Transcribe all of the records precisely as they are presented.

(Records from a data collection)
============================================================
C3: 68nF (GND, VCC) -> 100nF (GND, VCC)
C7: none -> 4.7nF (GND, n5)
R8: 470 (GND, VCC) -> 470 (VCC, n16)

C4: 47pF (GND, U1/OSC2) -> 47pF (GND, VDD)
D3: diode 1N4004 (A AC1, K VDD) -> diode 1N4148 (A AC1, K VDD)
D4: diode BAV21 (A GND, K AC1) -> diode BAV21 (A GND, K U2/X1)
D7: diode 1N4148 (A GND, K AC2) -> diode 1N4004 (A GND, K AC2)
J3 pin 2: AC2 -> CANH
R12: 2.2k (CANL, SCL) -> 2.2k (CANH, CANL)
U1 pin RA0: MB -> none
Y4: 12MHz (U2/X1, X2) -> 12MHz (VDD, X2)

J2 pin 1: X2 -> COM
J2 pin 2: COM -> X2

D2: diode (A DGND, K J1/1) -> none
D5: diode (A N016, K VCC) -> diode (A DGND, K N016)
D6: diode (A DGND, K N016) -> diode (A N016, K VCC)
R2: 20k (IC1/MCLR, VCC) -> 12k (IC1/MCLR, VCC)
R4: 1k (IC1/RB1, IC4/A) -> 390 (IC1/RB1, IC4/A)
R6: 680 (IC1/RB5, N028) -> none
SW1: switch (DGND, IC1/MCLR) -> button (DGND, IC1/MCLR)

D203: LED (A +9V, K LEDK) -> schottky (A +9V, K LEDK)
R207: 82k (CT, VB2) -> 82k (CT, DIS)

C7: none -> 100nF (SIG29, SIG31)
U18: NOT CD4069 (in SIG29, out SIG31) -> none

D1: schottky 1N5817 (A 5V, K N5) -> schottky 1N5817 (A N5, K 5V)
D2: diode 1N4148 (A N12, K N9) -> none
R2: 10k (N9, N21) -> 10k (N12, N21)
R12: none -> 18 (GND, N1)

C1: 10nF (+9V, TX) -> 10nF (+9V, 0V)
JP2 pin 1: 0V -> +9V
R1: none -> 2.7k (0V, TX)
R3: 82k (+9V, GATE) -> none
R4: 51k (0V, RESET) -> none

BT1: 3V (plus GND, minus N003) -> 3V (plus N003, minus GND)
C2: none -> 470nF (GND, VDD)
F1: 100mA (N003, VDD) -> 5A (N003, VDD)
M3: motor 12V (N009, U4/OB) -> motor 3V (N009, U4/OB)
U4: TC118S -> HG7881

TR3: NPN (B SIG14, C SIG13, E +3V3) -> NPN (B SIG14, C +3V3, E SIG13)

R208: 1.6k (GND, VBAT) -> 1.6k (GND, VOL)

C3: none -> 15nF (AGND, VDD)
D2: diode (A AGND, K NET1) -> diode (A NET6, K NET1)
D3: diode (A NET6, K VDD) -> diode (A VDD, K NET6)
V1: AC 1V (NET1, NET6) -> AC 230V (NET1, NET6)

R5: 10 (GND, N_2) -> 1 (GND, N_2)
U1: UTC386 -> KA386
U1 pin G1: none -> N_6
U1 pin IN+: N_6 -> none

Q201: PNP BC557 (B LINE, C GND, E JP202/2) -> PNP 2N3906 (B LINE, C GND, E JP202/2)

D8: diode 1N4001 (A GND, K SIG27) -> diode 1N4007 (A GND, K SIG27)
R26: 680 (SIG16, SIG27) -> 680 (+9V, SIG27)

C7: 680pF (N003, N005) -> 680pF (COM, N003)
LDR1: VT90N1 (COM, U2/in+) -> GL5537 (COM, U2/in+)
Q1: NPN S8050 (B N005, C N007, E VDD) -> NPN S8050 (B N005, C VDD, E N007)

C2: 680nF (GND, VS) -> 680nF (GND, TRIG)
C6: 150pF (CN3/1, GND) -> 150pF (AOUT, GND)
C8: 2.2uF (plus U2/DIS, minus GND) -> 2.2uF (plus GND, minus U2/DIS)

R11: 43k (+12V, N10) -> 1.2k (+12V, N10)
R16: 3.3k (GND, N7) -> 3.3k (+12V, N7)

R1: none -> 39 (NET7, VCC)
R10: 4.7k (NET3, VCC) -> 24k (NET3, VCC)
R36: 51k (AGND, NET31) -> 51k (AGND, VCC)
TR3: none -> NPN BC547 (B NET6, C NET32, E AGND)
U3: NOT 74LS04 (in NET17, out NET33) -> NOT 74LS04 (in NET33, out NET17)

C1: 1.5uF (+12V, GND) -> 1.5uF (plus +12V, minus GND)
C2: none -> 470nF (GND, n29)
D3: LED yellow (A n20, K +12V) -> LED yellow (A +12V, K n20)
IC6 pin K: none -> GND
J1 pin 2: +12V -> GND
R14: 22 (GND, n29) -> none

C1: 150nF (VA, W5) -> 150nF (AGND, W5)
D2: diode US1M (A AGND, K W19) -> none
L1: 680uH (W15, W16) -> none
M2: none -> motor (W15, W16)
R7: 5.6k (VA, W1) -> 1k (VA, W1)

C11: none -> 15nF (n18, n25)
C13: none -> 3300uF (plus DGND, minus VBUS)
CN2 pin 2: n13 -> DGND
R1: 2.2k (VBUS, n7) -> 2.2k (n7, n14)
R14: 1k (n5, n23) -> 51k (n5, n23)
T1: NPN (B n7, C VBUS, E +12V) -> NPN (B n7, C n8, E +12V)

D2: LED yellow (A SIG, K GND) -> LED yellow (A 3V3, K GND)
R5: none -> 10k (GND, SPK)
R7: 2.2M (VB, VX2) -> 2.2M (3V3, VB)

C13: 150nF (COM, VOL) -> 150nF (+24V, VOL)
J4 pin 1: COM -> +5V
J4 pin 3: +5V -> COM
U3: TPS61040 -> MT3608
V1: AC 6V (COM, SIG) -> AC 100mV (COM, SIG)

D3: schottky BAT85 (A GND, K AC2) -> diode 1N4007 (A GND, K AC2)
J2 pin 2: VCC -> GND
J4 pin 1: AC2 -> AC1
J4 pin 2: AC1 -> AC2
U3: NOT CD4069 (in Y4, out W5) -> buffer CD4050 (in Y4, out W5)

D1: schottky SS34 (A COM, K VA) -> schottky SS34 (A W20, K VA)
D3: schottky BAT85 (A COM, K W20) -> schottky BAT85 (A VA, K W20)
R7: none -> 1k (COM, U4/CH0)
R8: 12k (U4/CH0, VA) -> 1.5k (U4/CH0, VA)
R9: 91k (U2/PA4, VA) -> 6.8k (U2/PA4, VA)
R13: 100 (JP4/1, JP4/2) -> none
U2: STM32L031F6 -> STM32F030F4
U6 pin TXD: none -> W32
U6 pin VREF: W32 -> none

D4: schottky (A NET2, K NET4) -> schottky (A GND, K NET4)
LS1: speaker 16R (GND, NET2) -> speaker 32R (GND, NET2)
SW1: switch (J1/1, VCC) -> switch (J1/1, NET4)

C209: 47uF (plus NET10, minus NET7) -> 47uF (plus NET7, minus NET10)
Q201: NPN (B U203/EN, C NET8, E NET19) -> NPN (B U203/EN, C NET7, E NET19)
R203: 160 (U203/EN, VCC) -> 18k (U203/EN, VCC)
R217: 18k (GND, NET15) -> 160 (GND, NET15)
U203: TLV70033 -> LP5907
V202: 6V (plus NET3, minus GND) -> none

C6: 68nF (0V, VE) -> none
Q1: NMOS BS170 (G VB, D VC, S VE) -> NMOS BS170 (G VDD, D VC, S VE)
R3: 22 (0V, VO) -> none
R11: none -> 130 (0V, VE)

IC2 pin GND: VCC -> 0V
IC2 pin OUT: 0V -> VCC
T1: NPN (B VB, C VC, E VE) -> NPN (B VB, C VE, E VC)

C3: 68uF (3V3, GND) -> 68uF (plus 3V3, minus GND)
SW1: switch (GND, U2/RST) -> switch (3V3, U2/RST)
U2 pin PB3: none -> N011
============================================================
*Response to the task*:
C3: 68nF (GND, VCC) -> 100nF (GND, VCC)
C7: none -> 4.7nF (GND, n5)
R8: 470 (GND, VCC) -> 470 (VCC, n16)

C4: 47pF (GND, U1/OSC2) -> 47pF (GND, VDD)
D3: diode 1N4004 (A AC1, K VDD) -> diode 1N4148 (A AC1, K VDD)
D4: diode BAV21 (A GND, K AC1) -> diode BAV21 (A GND, K U2/X1)
D7: diode 1N4148 (A GND, K AC2) -> diode 1N4004 (A GND, K AC2)
J3 pin 2: AC2 -> CANH
R12: 2.2k (CANL, SCL) -> 2.2k (CANH, CANL)
U1 pin RA0: MB -> none
Y4: 12MHz (U2/X1, X2) -> 12MHz (VDD, X2)

J2 pin 1: X2 -> COM
J2 pin 2: COM -> X2

D2: diode (A DGND, K J1/1) -> none
D5: diode (A N016, K VCC) -> diode (A DGND, K N016)
D6: diode (A DGND, K N016) -> diode (A N016, K VCC)
R2: 20k (IC1/MCLR, VCC) -> 12k (IC1/MCLR, VCC)
R4: 1k (IC1/RB1, IC4/A) -> 390 (IC1/RB1, IC4/A)
R6: 680 (IC1/RB5, N028) -> none
SW1: switch (DGND, IC1/MCLR) -> button (DGND, IC1/MCLR)

D203: LED (A +9V, K LEDK) -> schottky (A +9V, K LEDK)
R207: 82k (CT, VB2) -> 82k (CT, DIS)

C7: none -> 100nF (SIG29, SIG31)
U18: NOT CD4069 (in SIG29, out SIG31) -> none

D1: schottky 1N5817 (A 5V, K N5) -> schottky 1N5817 (A N5, K 5V)
D2: diode 1N4148 (A N12, K N9) -> none
R2: 10k (N9, N21) -> 10k (N12, N21)
R12: none -> 18 (GND, N1)

C1: 10nF (+9V, TX) -> 10nF (+9V, 0V)
JP2 pin 1: 0V -> +9V
R1: none -> 2.7k (0V, TX)
R3: 82k (+9V, GATE) -> none
R4: 51k (0V, RESET) -> none

BT1: 3V (plus GND, minus N003) -> 3V (plus N003, minus GND)
C2: none -> 470nF (GND, VDD)
F1: 100mA (N003, VDD) -> 5A (N003, VDD)
M3: motor 12V (N009, U4/OB) -> motor 3V (N009, U4/OB)
U4: TC118S -> HG7881

TR3: NPN (B SIG14, C SIG13, E +3V3) -> NPN (B SIG14, C +3V3, E SIG13)

R208: 1.6k (GND, VBAT) -> 1.6k (GND, VOL)

C3: none -> 15nF (AGND, VDD)
D2: diode (A AGND, K NET1) -> diode (A NET6, K NET1)
D3: diode (A NET6, K VDD) -> diode (A VDD, K NET6)
V1: AC 1V (NET1, NET6) -> AC 230V (NET1, NET6)

R5: 10 (GND, N_2) -> 1 (GND, N_2)
U1: UTC386 -> KA386
U1 pin G1: none -> N_6
U1 pin IN+: N_6 -> none

Q201: PNP BC557 (B LINE, C GND, E JP202/2) -> PNP 2N3906 (B LINE, C GND, E JP202/2)

D8: diode 1N4001 (A GND, K SIG27) -> diode 1N4007 (A GND, K SIG27)
R26: 680 (SIG16, SIG27) -> 680 (+9V, SIG27)

C7: 680pF (N003, N005) -> 680pF (COM, N003)
LDR1: VT90N1 (COM, U2/in+) -> GL5537 (COM, U2/in+)
Q1: NPN S8050 (B N005, C N007, E VDD) -> NPN S8050 (B N005, C VDD, E N007)

C2: 680nF (GND, VS) -> 680nF (GND, TRIG)
C6: 150pF (CN3/1, GND) -> 150pF (AOUT, GND)
C8: 2.2uF (plus U2/DIS, minus GND) -> 2.2uF (plus GND, minus U2/DIS)

R11: 43k (+12V, N10) -> 1.2k (+12V, N10)
R16: 3.3k (GND, N7) -> 3.3k (+12V, N7)

R1: none -> 39 (NET7, VCC)
R10: 4.7k (NET3, VCC) -> 24k (NET3, VCC)
R36: 51k (AGND, NET31) -> 51k (AGND, VCC)
TR3: none -> NPN BC547 (B NET6, C NET32, E AGND)
U3: NOT 74LS04 (in NET17, out NET33) -> NOT 74LS04 (in NET33, out NET17)

C1: 1.5uF (+12V, GND) -> 1.5uF (plus +12V, minus GND)
C2: none -> 470nF (GND, n29)
D3: LED yellow (A n20, K +12V) -> LED yellow (A +12V, K n20)
IC6 pin K: none -> GND
J1 pin 2: +12V -> GND
R14: 22 (GND, n29) -> none

C1: 150nF (VA, W5) -> 150nF (AGND, W5)
D2: diode US1M (A AGND, K W19) -> none
L1: 680uH (W15, W16) -> none
M2: none -> motor (W15, W16)
R7: 5.6k (VA, W1) -> 1k (VA, W1)

C11: none -> 15nF (n18, n25)
C13: none -> 3300uF (plus DGND, minus VBUS)
CN2 pin 2: n13 -> DGND
R1: 2.2k (VBUS, n7) -> 2.2k (n7, n14)
R14: 1k (n5, n23) -> 51k (n5, n23)
T1: NPN (B n7, C VBUS, E +12V) -> NPN (B n7, C n8, E +12V)

D2: LED yellow (A SIG, K GND) -> LED yellow (A 3V3, K GND)
R5: none -> 10k (GND, SPK)
R7: 2.2M (VB, VX2) -> 2.2M (3V3, VB)

C13: 150nF (COM, VOL) -> 150nF (+24V, VOL)
J4 pin 1: COM -> +5V
J4 pin 3: +5V -> COM
U3: TPS61040 -> MT3608
V1: AC 6V (COM, SIG) -> AC 100mV (COM, SIG)

D3: schottky BAT85 (A GND, K AC2) -> diode 1N4007 (A GND, K AC2)
J2 pin 2: VCC -> GND
J4 pin 1: AC2 -> AC1
J4 pin 2: AC1 -> AC2
U3: NOT CD4069 (in Y4, out W5) -> buffer CD4050 (in Y4, out W5)

D1: schottky SS34 (A COM, K VA) -> schottky SS34 (A W20, K VA)
D3: schottky BAT85 (A COM, K W20) -> schottky BAT85 (A VA, K W20)
R7: none -> 1k (COM, U4/CH0)
R8: 12k (U4/CH0, VA) -> 1.5k (U4/CH0, VA)
R9: 91k (U2/PA4, VA) -> 6.8k (U2/PA4, VA)
R13: 100 (JP4/1, JP4/2) -> none
U2: STM32L031F6 -> STM32F030F4
U6 pin TXD: none -> W32
U6 pin VREF: W32 -> none

D4: schottky (A NET2, K NET4) -> schottky (A GND, K NET4)
LS1: speaker 16R (GND, NET2) -> speaker 32R (GND, NET2)
SW1: switch (J1/1, VCC) -> switch (J1/1, NET4)

C209: 47uF (plus NET10, minus NET7) -> 47uF (plus NET7, minus NET10)
Q201: NPN (B U203/EN, C NET8, E NET19) -> NPN (B U203/EN, C NET7, E NET19)
R203: 160 (U203/EN, VCC) -> 18k (U203/EN, VCC)
R217: 18k (GND, NET15) -> 160 (GND, NET15)
U203: TLV70033 -> LP5907
V202: 6V (plus NET3, minus GND) -> none

C6: 68nF (0V, VE) -> none
Q1: NMOS BS170 (G VB, D VC, S VE) -> NMOS BS170 (G VDD, D VC, S VE)
R3: 22 (0V, VO) -> none
R11: none -> 130 (0V, VE)

IC2 pin GND: VCC -> 0V
IC2 pin OUT: 0V -> VCC
T1: NPN (B VB, C VC, E VE) -> NPN (B VB, C VE, E VC)

C3: 68uF (3V3, GND) -> 68uF (plus 3V3, minus GND)
SW1: switch (GND, U2/RST) -> switch (3V3, U2/RST)
U2 pin PB3: none -> N011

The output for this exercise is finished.